_Coordinate mapping data_:
--------
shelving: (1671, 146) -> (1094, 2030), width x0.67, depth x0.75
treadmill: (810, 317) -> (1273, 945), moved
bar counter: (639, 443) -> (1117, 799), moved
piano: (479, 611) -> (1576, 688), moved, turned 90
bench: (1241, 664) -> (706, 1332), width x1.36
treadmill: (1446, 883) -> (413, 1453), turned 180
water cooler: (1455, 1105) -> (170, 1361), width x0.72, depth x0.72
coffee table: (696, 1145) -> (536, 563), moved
--------
_Request_:
Each record above is to be reproduced verbatim.

_Your solution_:
shelving: (1671, 146) -> (1094, 2030), width x0.67, depth x0.75
treadmill: (810, 317) -> (1273, 945), moved
bar counter: (639, 443) -> (1117, 799), moved
piano: (479, 611) -> (1576, 688), moved, turned 90
bench: (1241, 664) -> (706, 1332), width x1.36
treadmill: (1446, 883) -> (413, 1453), turned 180
water cooler: (1455, 1105) -> (170, 1361), width x0.72, depth x0.72
coffee table: (696, 1145) -> (536, 563), moved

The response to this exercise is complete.